Stored items:
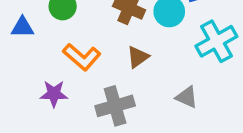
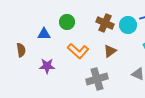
purple star: (54, 94) -> (47, 66), moved

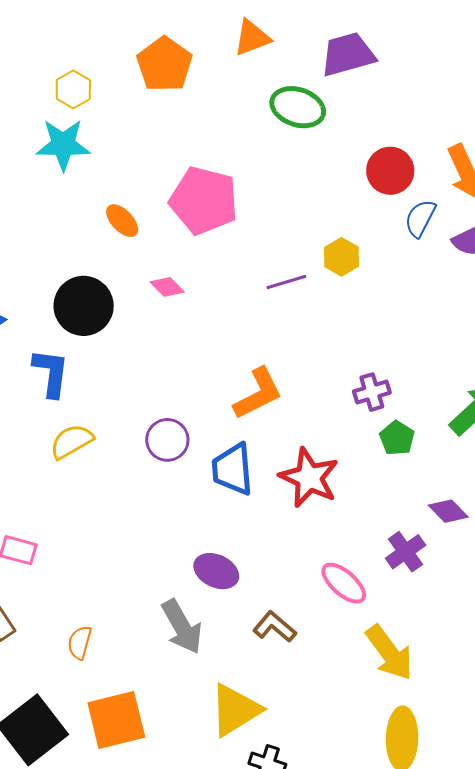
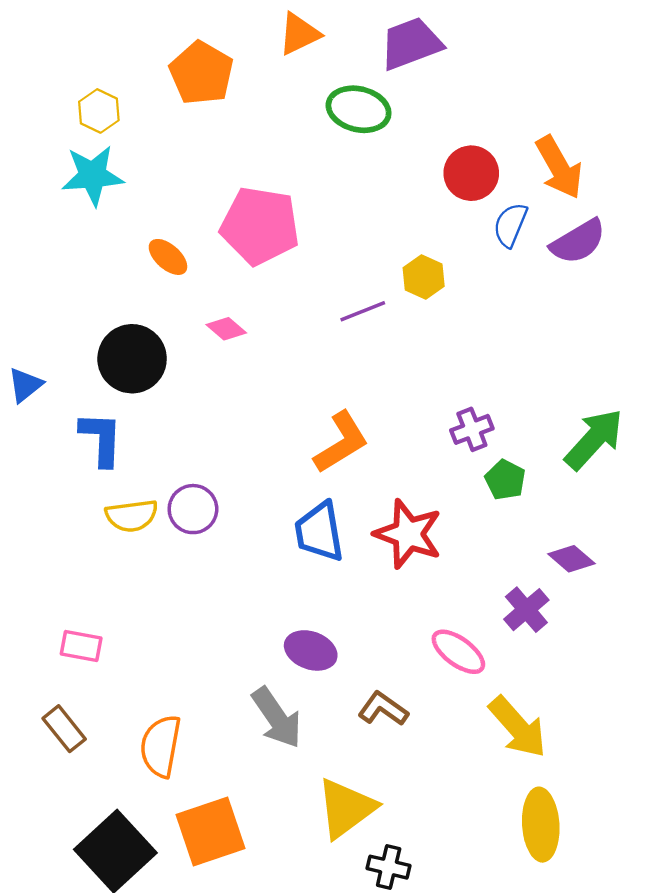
purple circle: (167, 440) -> (193, 509), moved
yellow semicircle: (72, 441) -> (132, 516), turned -153
orange semicircle: (80, 642) -> (161, 746), size x1.6

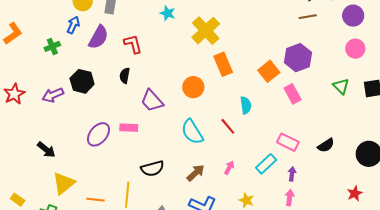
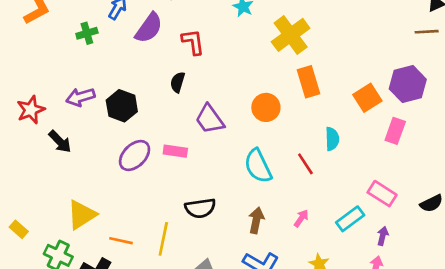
black hexagon: (82, 81) -> (122, 106), moved
red star: (14, 94) -> (31, 110), moved
pink rectangle: (293, 94) -> (395, 131), turned 42
black arrow: (46, 150) -> (60, 142), moved
brown arrow: (196, 173) -> (256, 220), turned -42

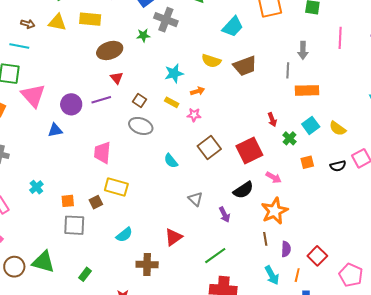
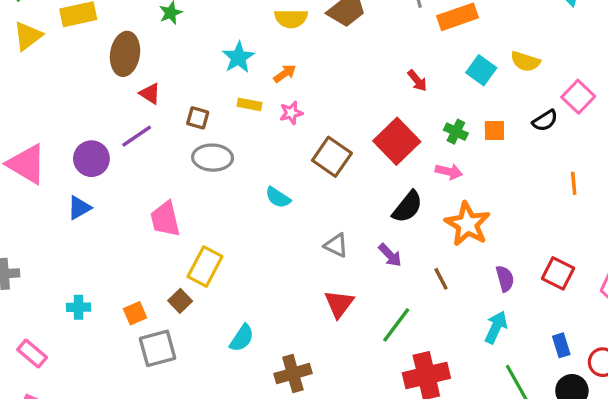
yellow triangle: (57, 22) -> (28, 36), turned -30
brown ellipse: (110, 50) -> (125, 54), turned -45
green cross: (290, 138) -> (456, 132), moved
orange square: (307, 162) -> (494, 130), turned 32
cyan cross: (36, 187) -> (78, 307), turned -32
yellow rectangle: (116, 187) -> (205, 267), turned -60
red triangle: (173, 237) -> (339, 304), moved
brown line: (265, 239) -> (441, 279), moved
cyan arrow: (272, 275) -> (496, 327), turned -108
orange line: (297, 275) -> (574, 183), moved

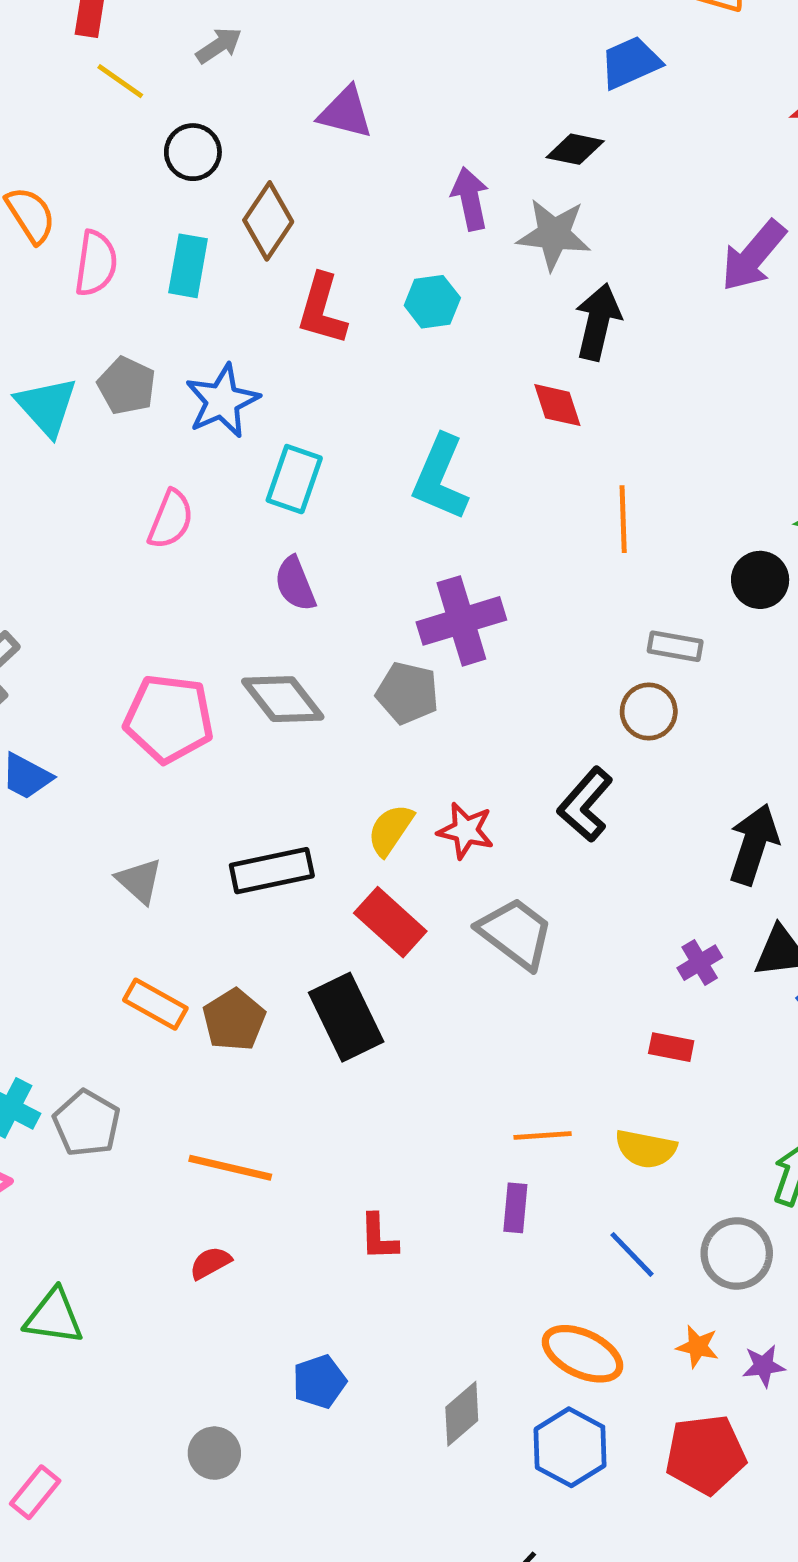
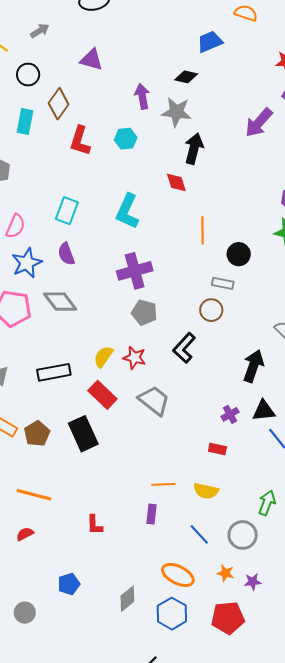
blue star: (222, 401) -> (27, 263), moved
black circle: (760, 580) -> (239, 254), moved
gray pentagon: (407, 693) -> (144, 312), moved

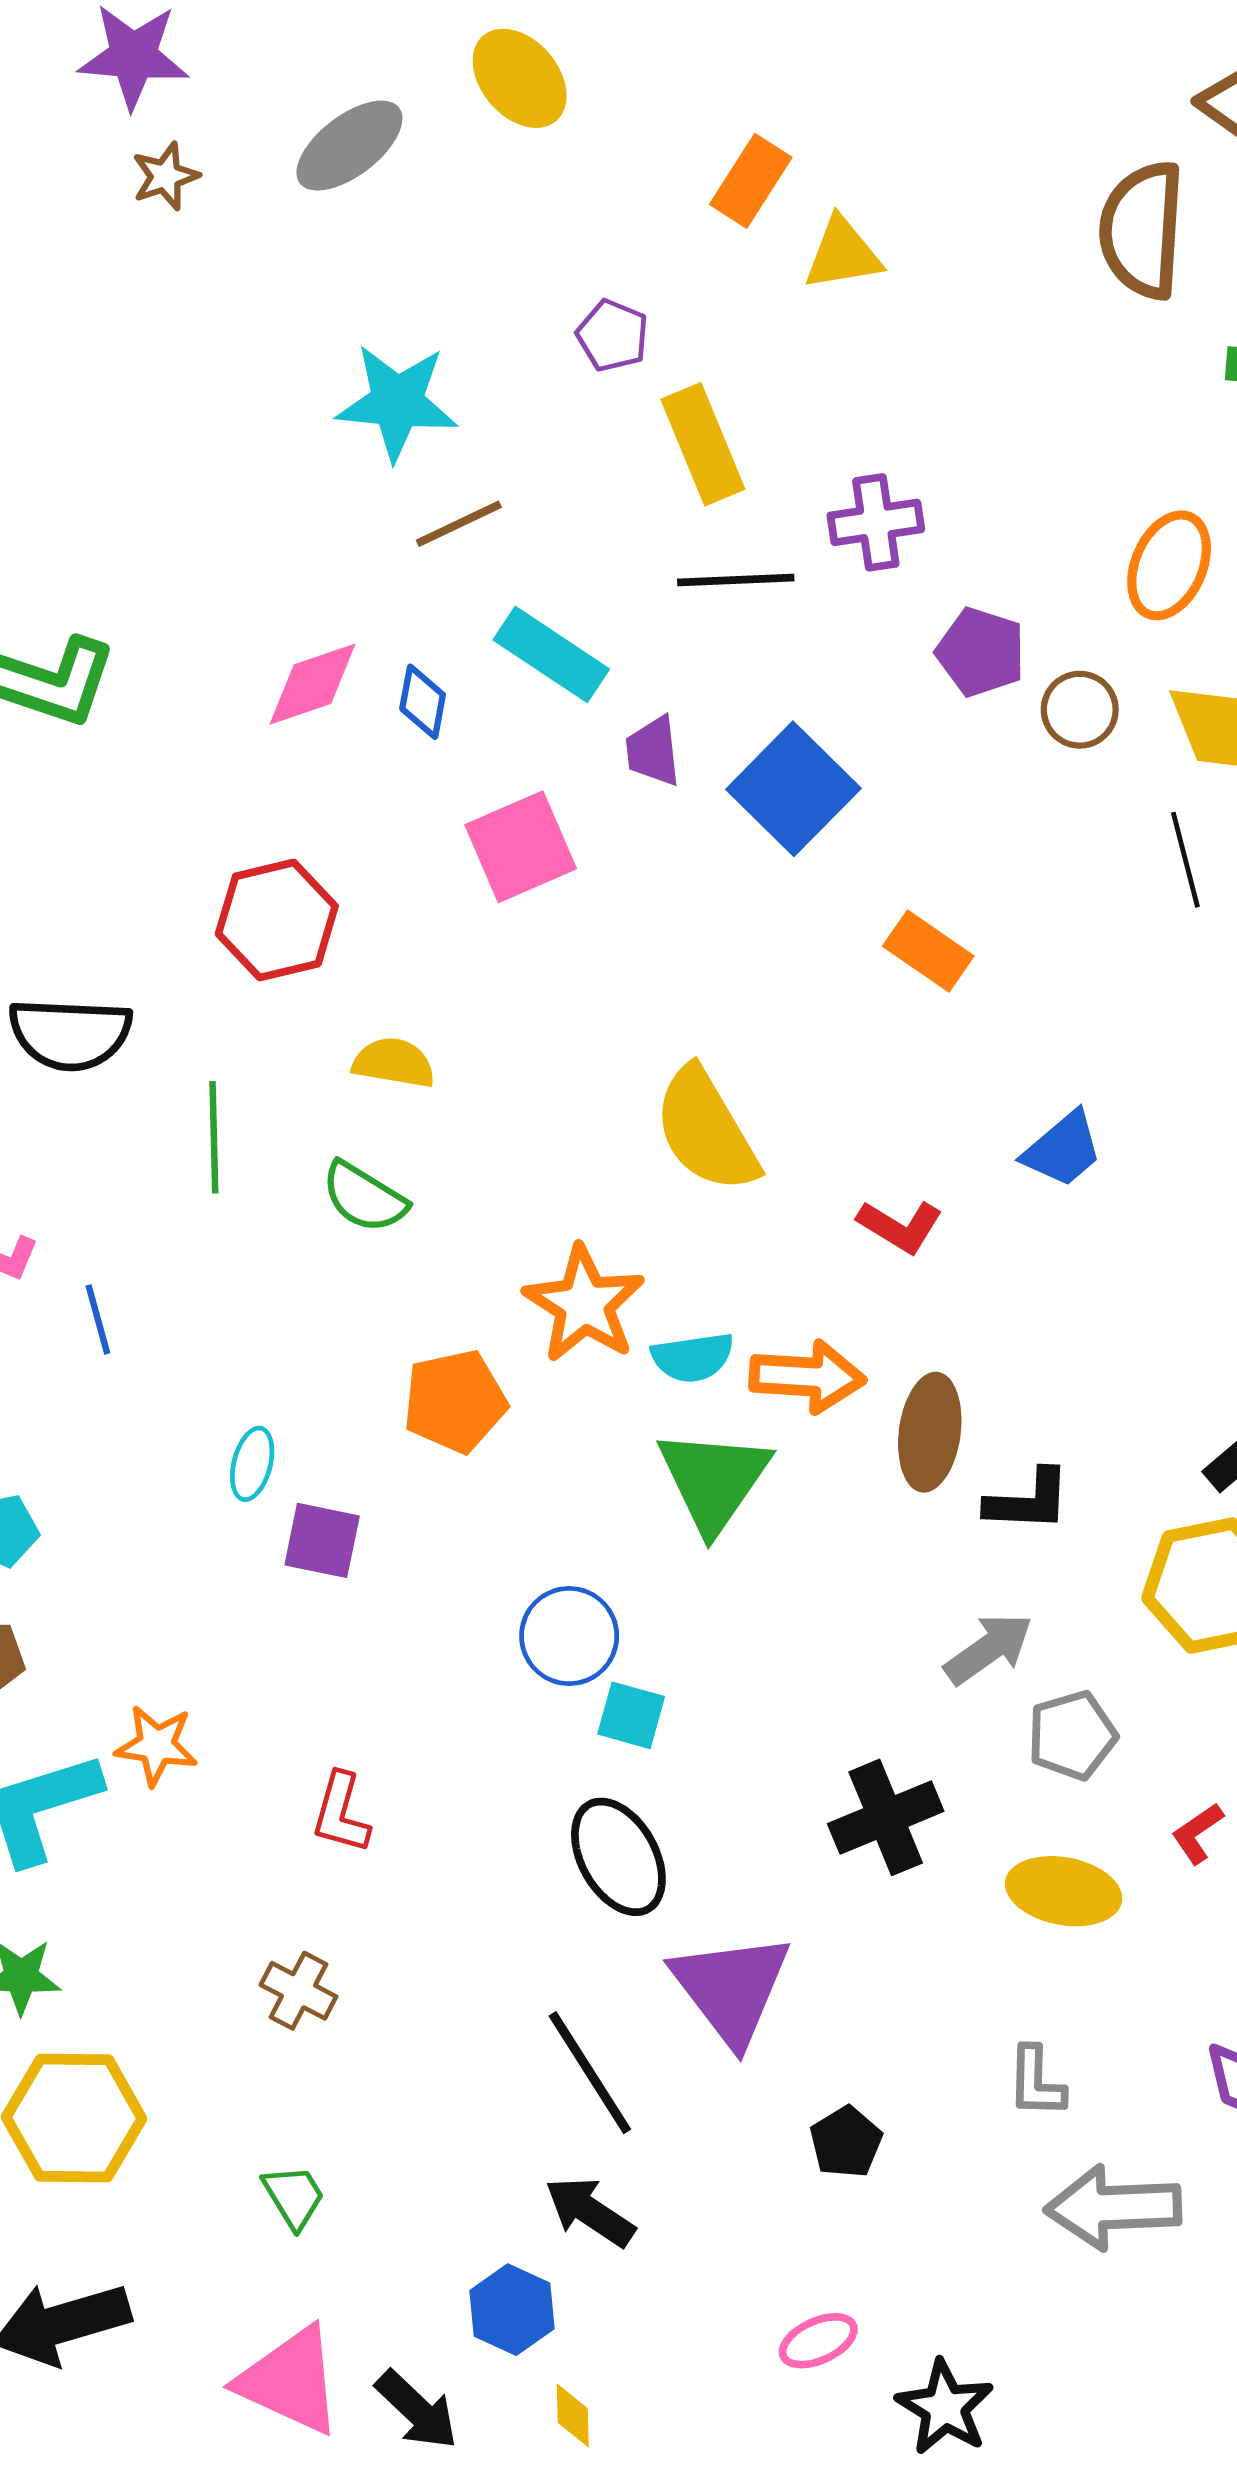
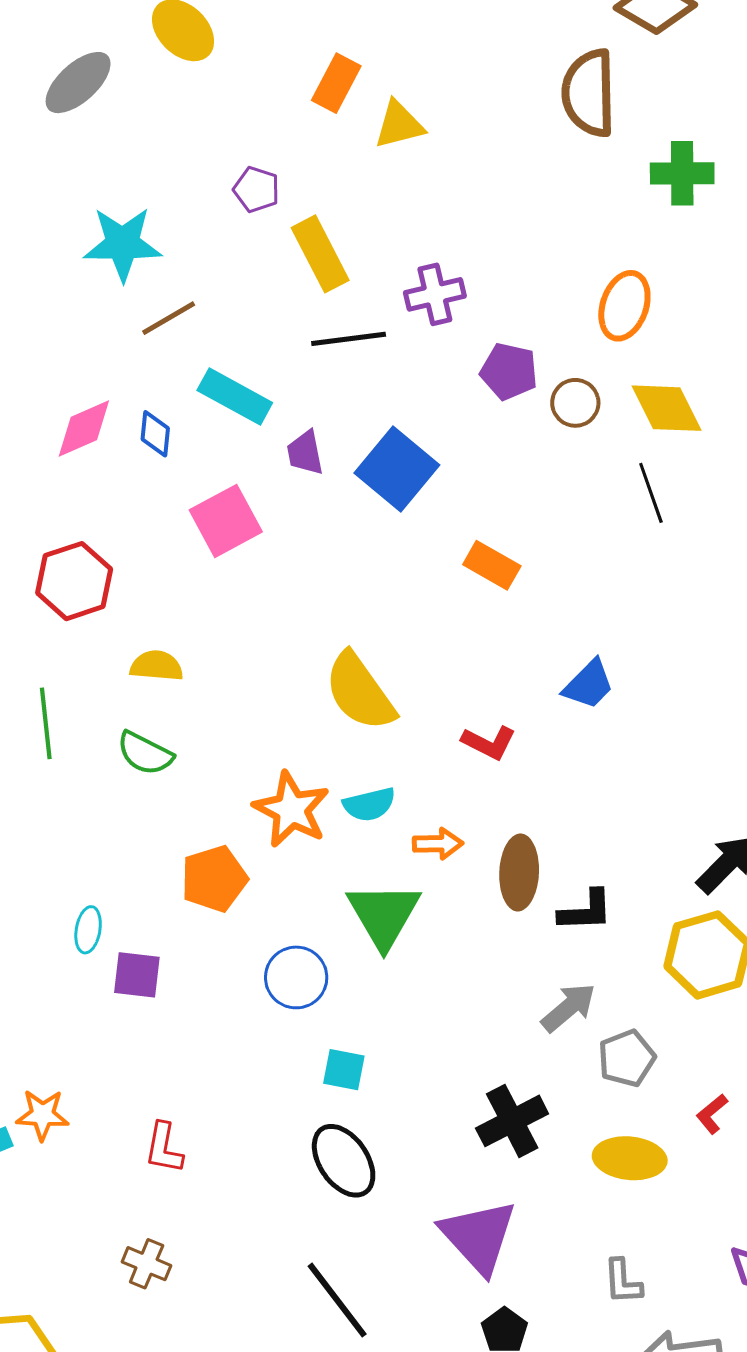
cyan semicircle: (693, 1357) -> (369, 804), moved
orange arrow: (807, 1377) -> (438, 844), size x0.7
blue circle: (569, 1636) -> (296, 977), moved
purple triangle: (731, 1989) -> (479, 1236), moved

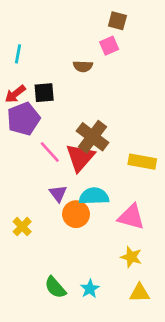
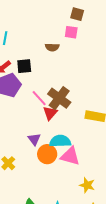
pink square: (109, 46) -> (71, 32), turned 32
pink line: (50, 152) -> (39, 98), moved
red triangle: (80, 158) -> (50, 113), size x0.7
pink triangle: (131, 217) -> (70, 156), moved

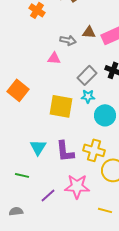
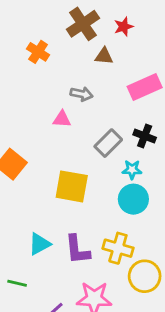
brown triangle: (89, 32) -> (104, 56), moved
cyan star: (88, 96) -> (132, 170), moved
cyan triangle: (38, 147) -> (39, 244), turned 30

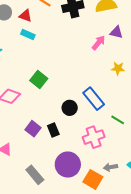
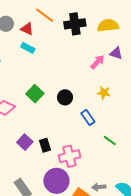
yellow star: (118, 68) -> (104, 93), moved
blue rectangle: (94, 99) -> (88, 117), size x0.7
black circle: (70, 108) -> (65, 97), moved
pink cross: (94, 137) -> (69, 156), moved

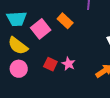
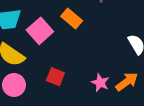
pink star: (68, 64) -> (100, 83), moved

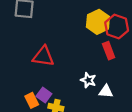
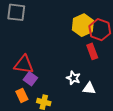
red triangle: (43, 56) -> (24, 65), moved
purple square: (44, 95) -> (30, 79), moved

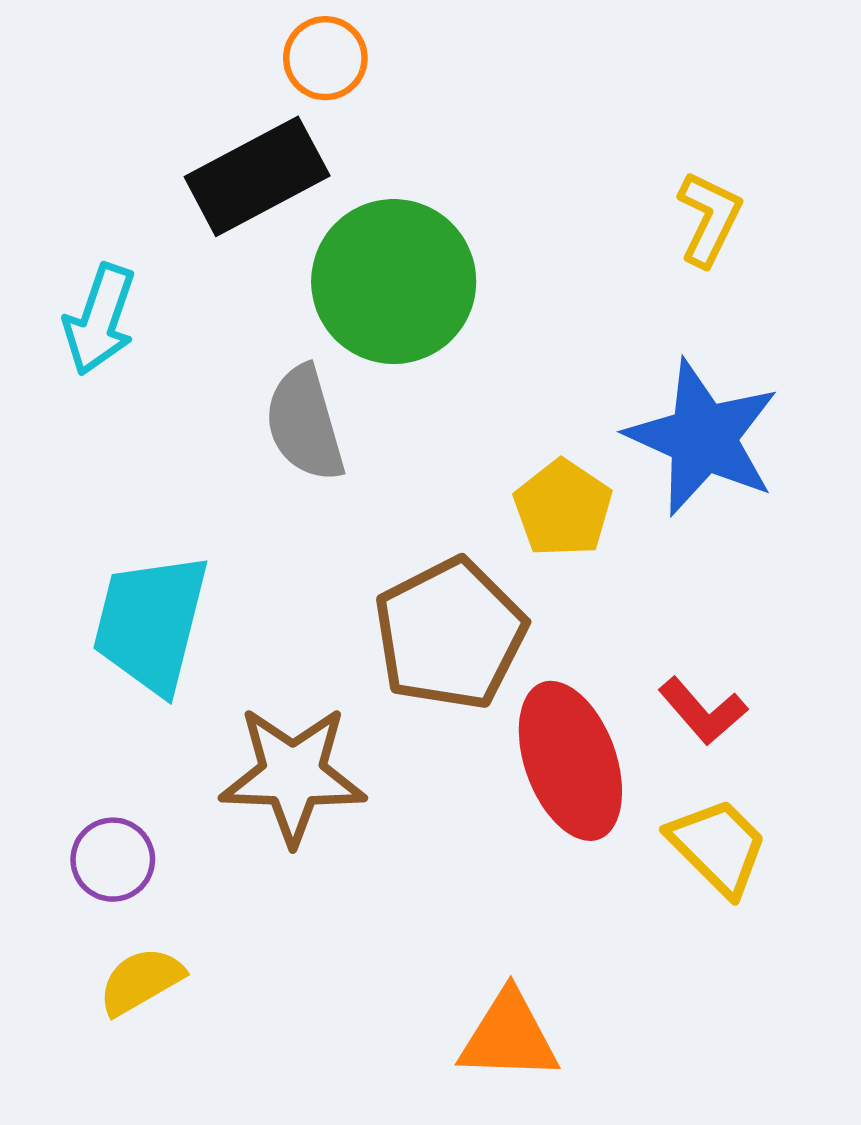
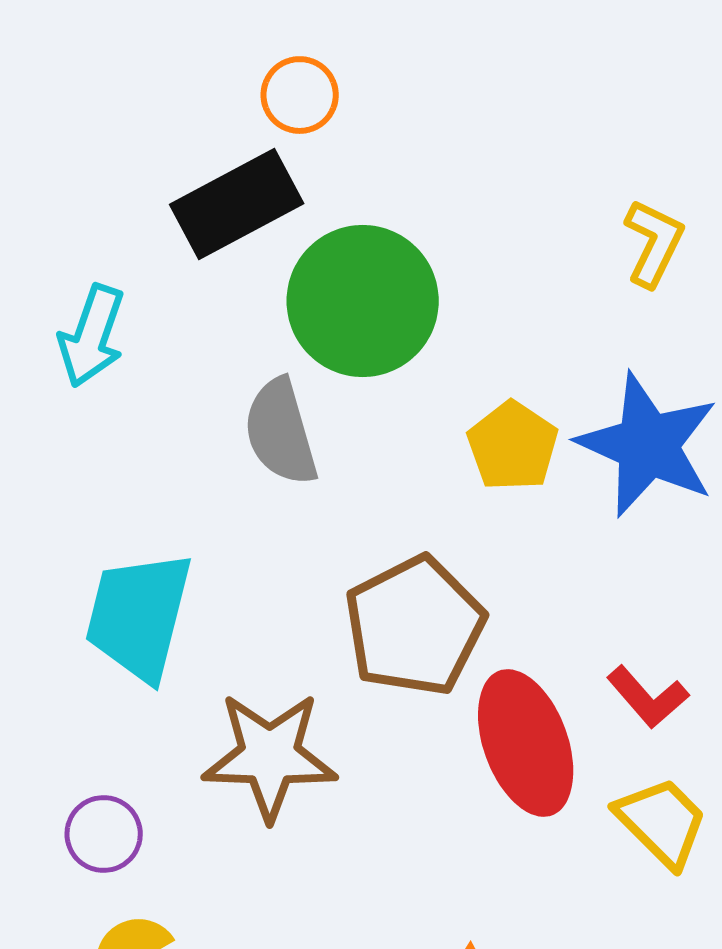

What this task involves: Copy word for word only the lines above from the one with "black hexagon: (82, 81) -> (122, 106), moved" through the one with "cyan arrow: (272, 275)". Leave pictures out.

Your solution:
black hexagon: (82, 81) -> (122, 106), moved
red star: (14, 94) -> (31, 110), moved
pink rectangle: (293, 94) -> (395, 131), turned 42
black arrow: (46, 150) -> (60, 142), moved
brown arrow: (196, 173) -> (256, 220), turned -42

yellow triangle: (57, 22) -> (28, 36), turned -30
brown ellipse: (110, 50) -> (125, 54), turned -45
green cross: (290, 138) -> (456, 132), moved
orange square: (307, 162) -> (494, 130), turned 32
cyan cross: (36, 187) -> (78, 307), turned -32
yellow rectangle: (116, 187) -> (205, 267), turned -60
red triangle: (173, 237) -> (339, 304), moved
brown line: (265, 239) -> (441, 279), moved
cyan arrow: (272, 275) -> (496, 327), turned -108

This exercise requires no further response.